What is expected: Rewrite the items below, replacing every "Capture" with "Locate" and changing nothing else. Leave the pictures out of your answer.
==*==
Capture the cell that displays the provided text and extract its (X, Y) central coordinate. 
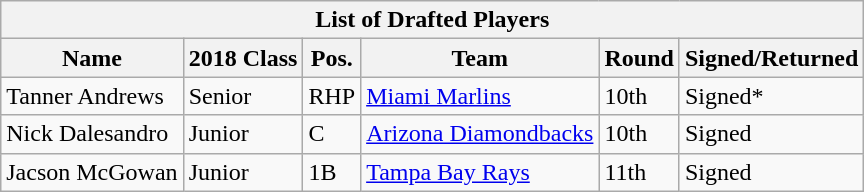
RHP (332, 96)
1B (332, 172)
Jacson McGowan (92, 172)
Round (639, 58)
Name (92, 58)
C (332, 134)
Arizona Diamondbacks (480, 134)
Tampa Bay Rays (480, 172)
Team (480, 58)
Miami Marlins (480, 96)
List of Drafted Players (432, 20)
Senior (243, 96)
2018 Class (243, 58)
Nick Dalesandro (92, 134)
11th (639, 172)
Signed/Returned (771, 58)
Tanner Andrews (92, 96)
Pos. (332, 58)
Signed* (771, 96)
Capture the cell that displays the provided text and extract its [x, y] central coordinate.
==*==
Answer to this task:
Locate the cell that displays the provided text and extract its (X, Y) central coordinate. 
RHP (332, 96)
1B (332, 172)
Jacson McGowan (92, 172)
Round (639, 58)
Name (92, 58)
C (332, 134)
Arizona Diamondbacks (480, 134)
Tampa Bay Rays (480, 172)
Team (480, 58)
Miami Marlins (480, 96)
List of Drafted Players (432, 20)
Senior (243, 96)
2018 Class (243, 58)
Nick Dalesandro (92, 134)
11th (639, 172)
Signed/Returned (771, 58)
Tanner Andrews (92, 96)
Pos. (332, 58)
Signed* (771, 96)
Locate the cell that displays the provided text and extract its [x, y] central coordinate.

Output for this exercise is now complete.